EXERCISE DETAILS = Report how many lines of these entries hold the string "brown"; reply with the number alone.

PROVIDED RECORDS =
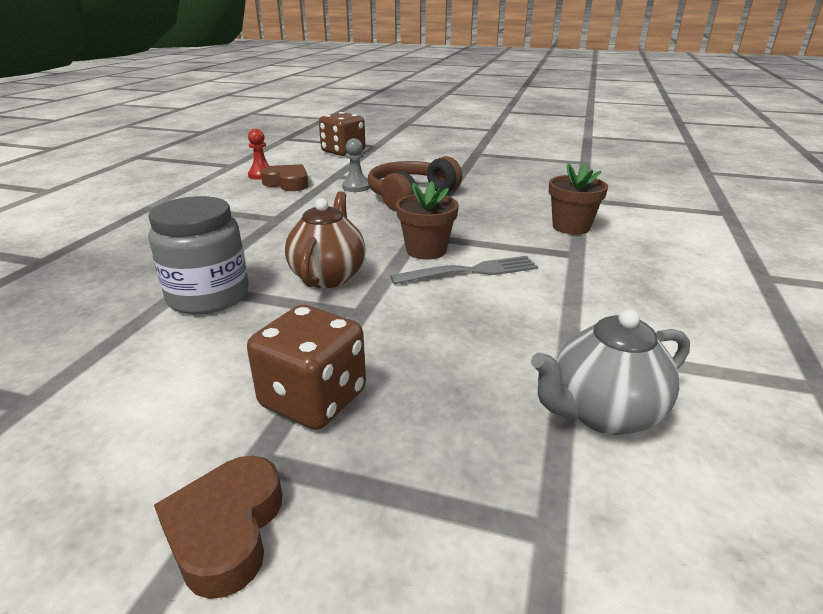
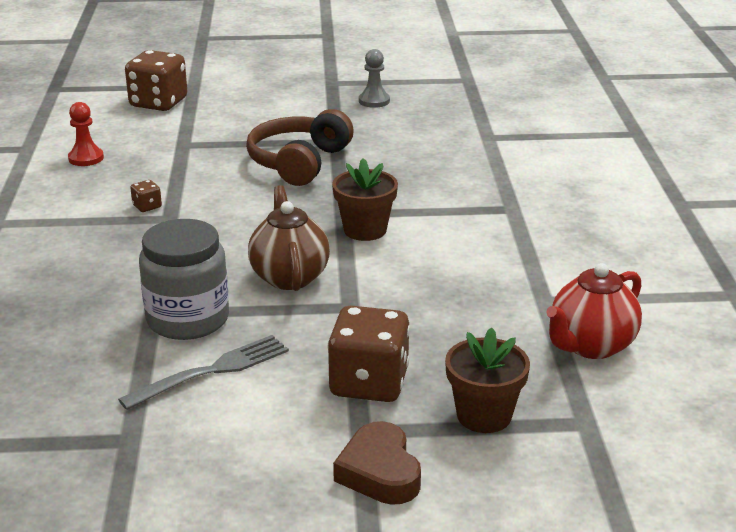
camera: 20 degrees left, 0 degrees up
(269, 208) = (147, 206): none -> brown dice
(287, 183) = (133, 166): brown heart -> none
(356, 187) = (224, 159): grey pawn -> grey pawn (374, 101)
(470, 271) = (423, 245): grey fork -> grey fork (212, 371)
(571, 227) = (493, 176): brown flower pot -> brown flower pot (484, 415)
(603, 414) = (591, 346): grey teapot -> red teapot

RESULT = 3